**Source records:**
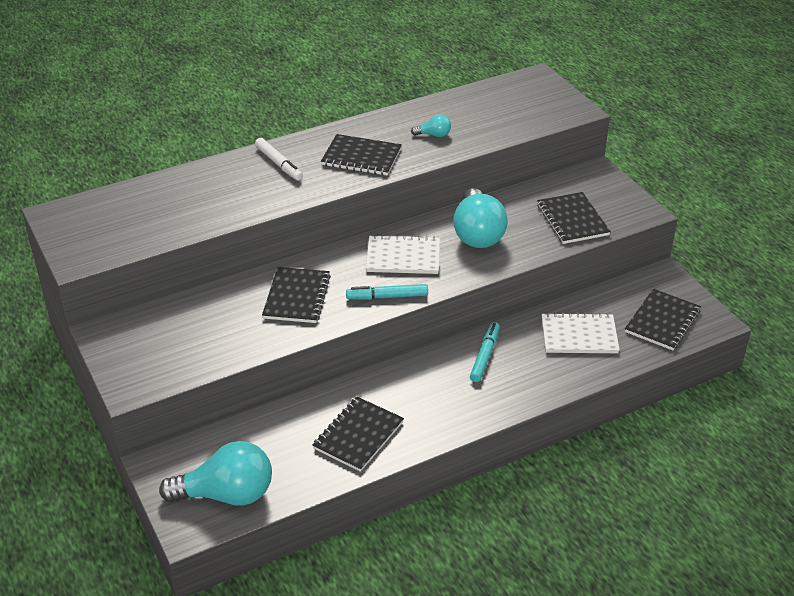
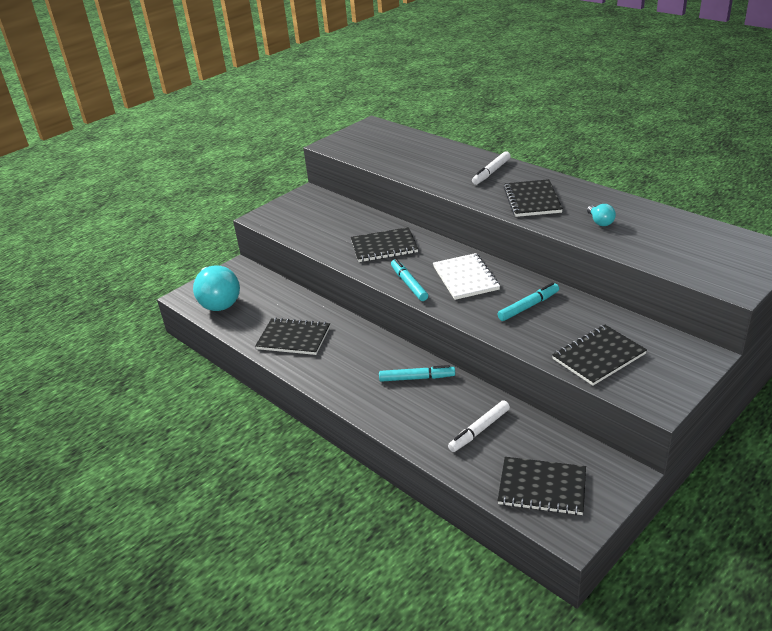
camera: 75 degrees right, 5 degrees down
(477, 234) = (528, 306): turquoise light bulb -> turquoise marker
(579, 335) = (480, 430): white notebook -> white marker

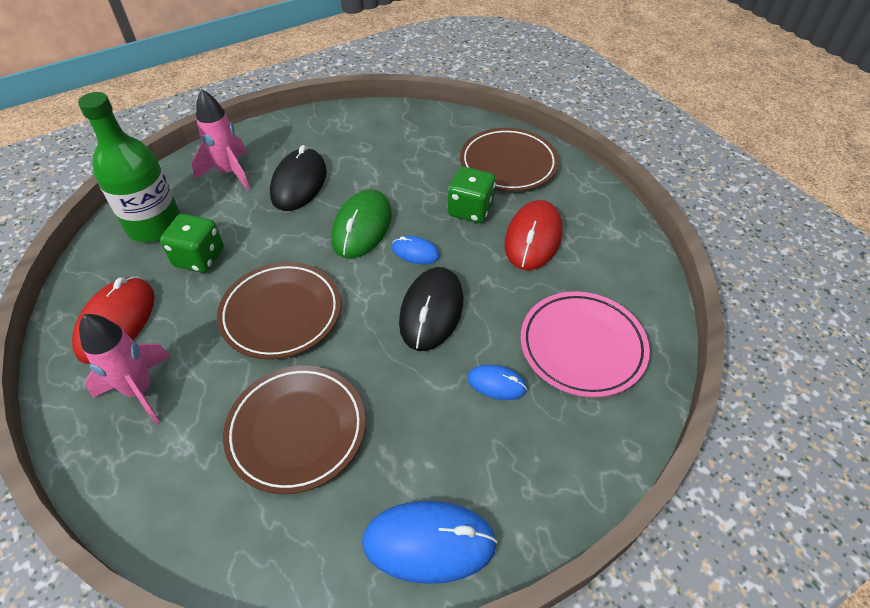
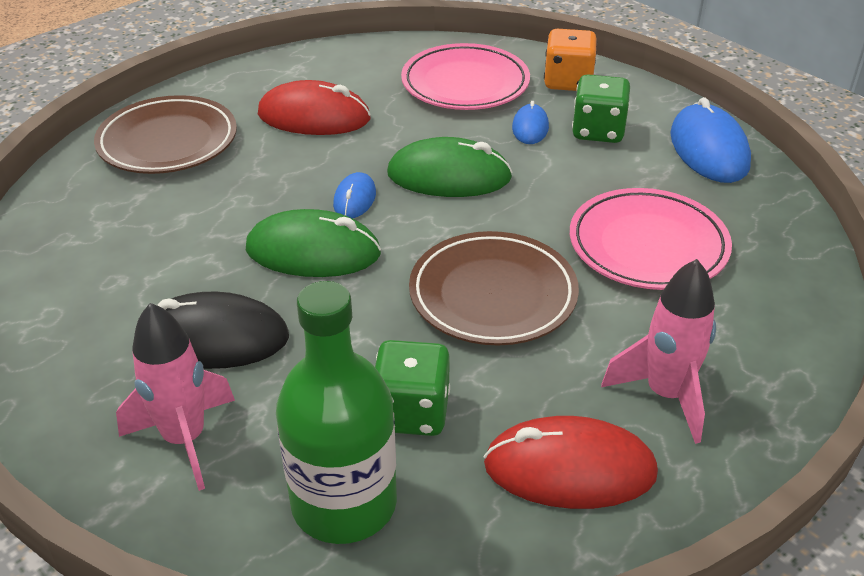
camera: 100 degrees left, 10 degrees down
(296, 430) = (648, 245): brown plate -> pink plate
(431, 311) = (449, 176): black mouse -> green mouse
(470, 210) = (267, 164): green dice -> green dice (598, 131)
(583, 439) = (568, 82): none -> orange dice

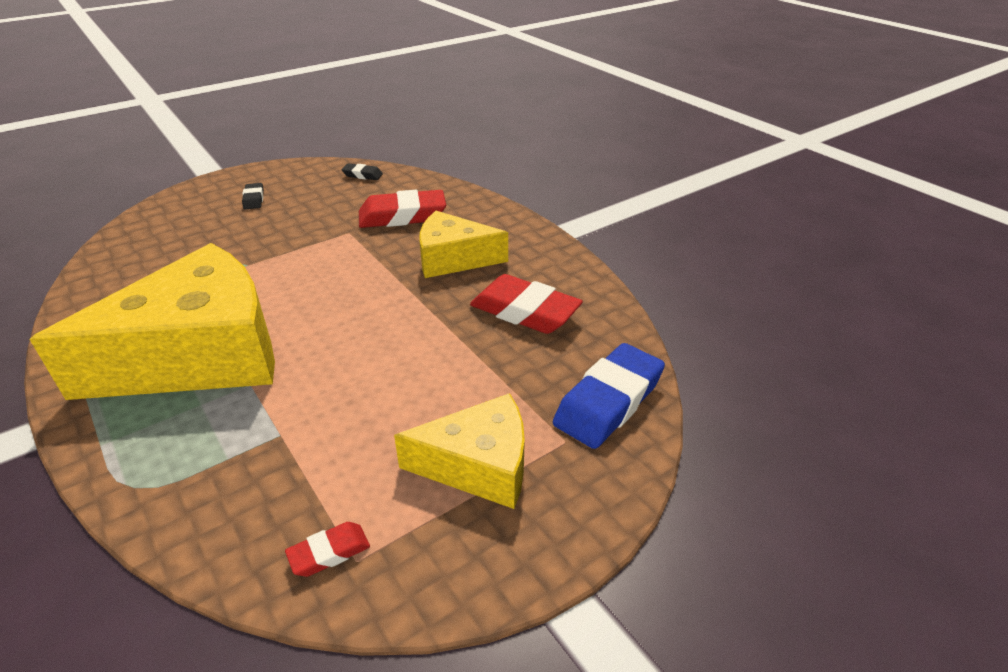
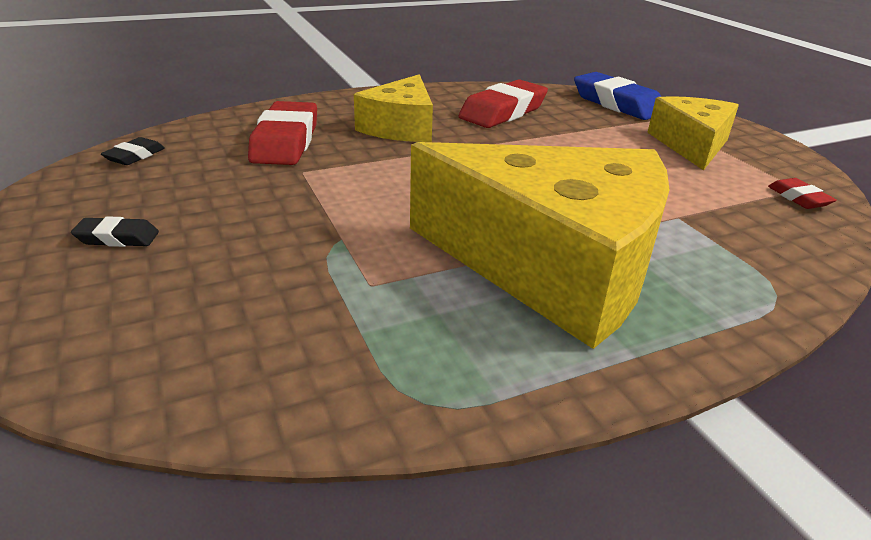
camera: 80 degrees left, 5 degrees down
(200, 355) = (552, 266): yellow cheese -> yellow cheese turned 135 degrees clockwise

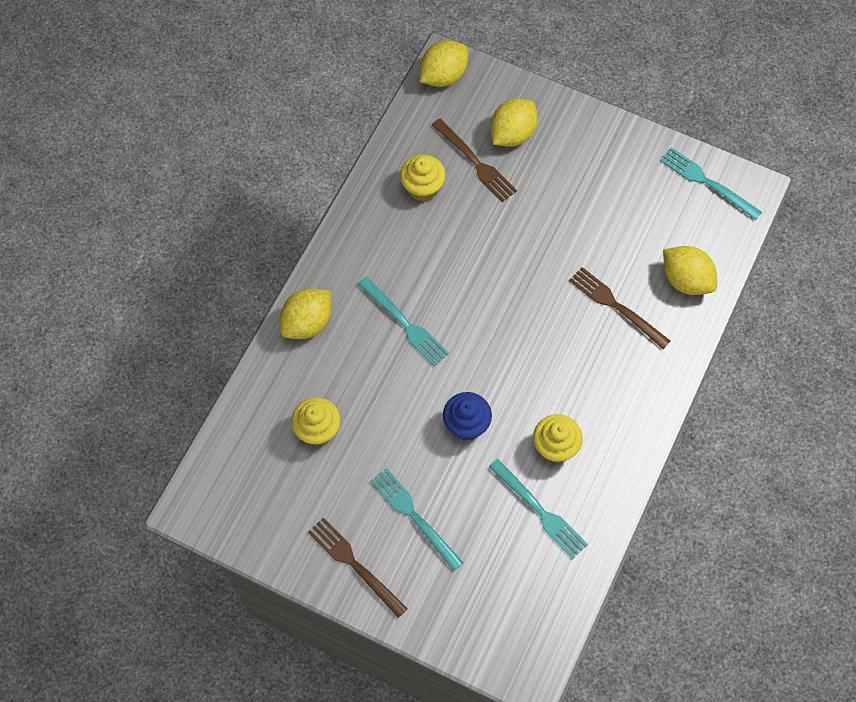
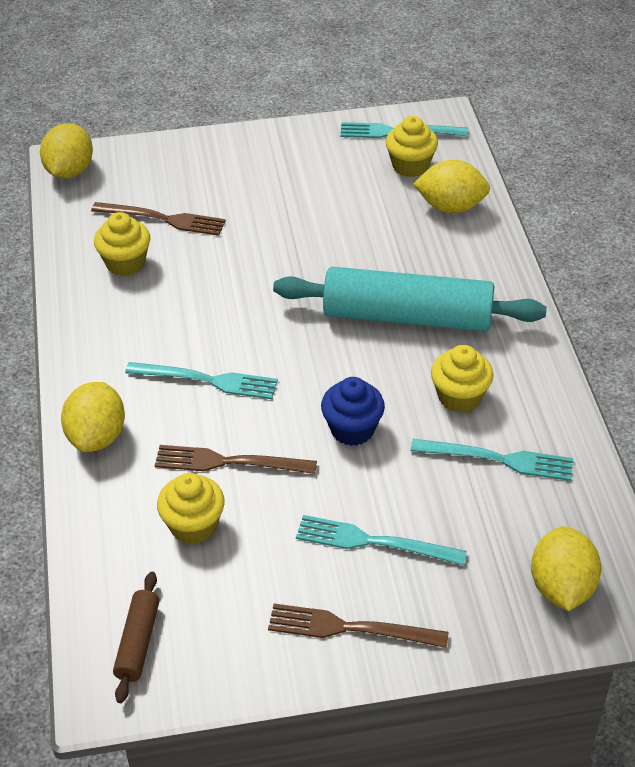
camera: 35 degrees left, 20 degrees down
(231, 488) = (137, 642): none -> brown rolling pin
(512, 134) = (181, 182): yellow lemon -> yellow lemon (561, 587)
(574, 358) = (407, 317): none -> turquoise rolling pin
(616, 306) = (406, 257): brown fork -> brown fork (229, 462)
(688, 222) = (410, 166): none -> yellow cupcake

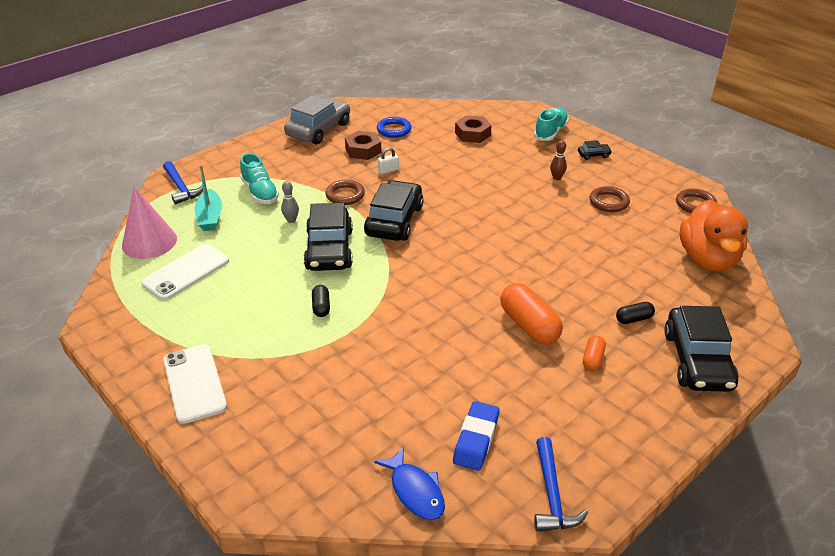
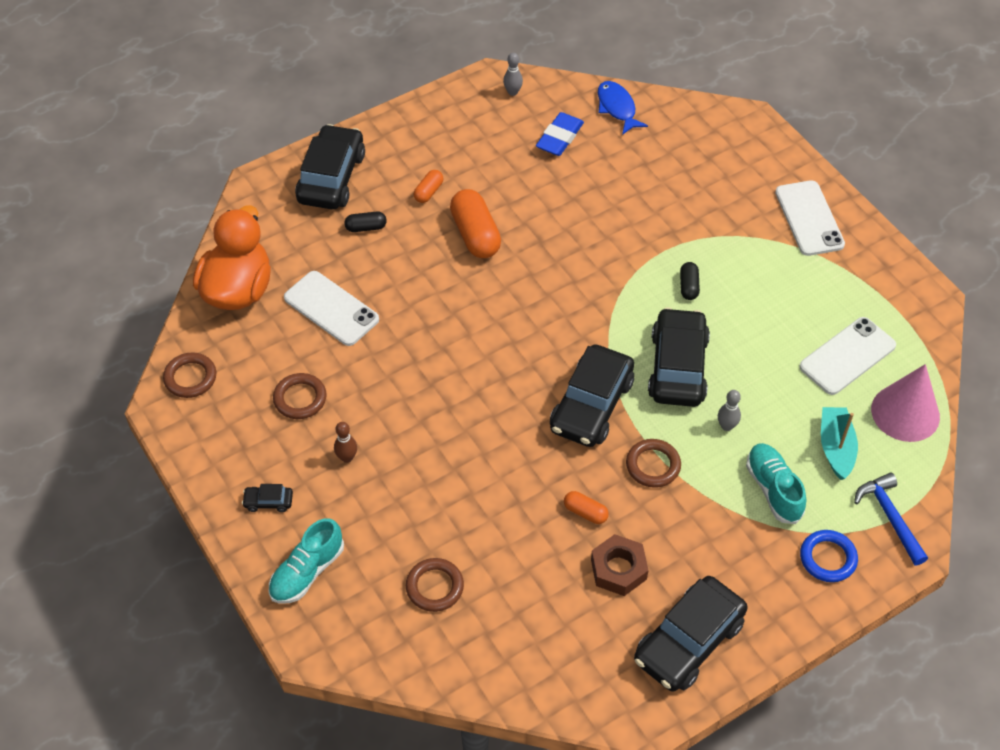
camera: 170 degrees left, 15 degrees up
(319, 129) = (688, 641): grey car -> black car
(388, 170) = (585, 512): white padlock -> orange capsule
(394, 130) = (561, 620): blue ring -> blue ring (828, 558)
(472, 134) = (434, 587): brown nut -> brown ring
(552, 495) = (512, 92): blue hammer -> grey bowling pin
(623, 255) = (331, 308): none -> white phone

**What you will do:** Each line containing the word "ring" must be pulled from the listing and copied.

**Exercise result:**
(394, 130) = (561, 620): blue ring -> blue ring (828, 558)
(472, 134) = (434, 587): brown nut -> brown ring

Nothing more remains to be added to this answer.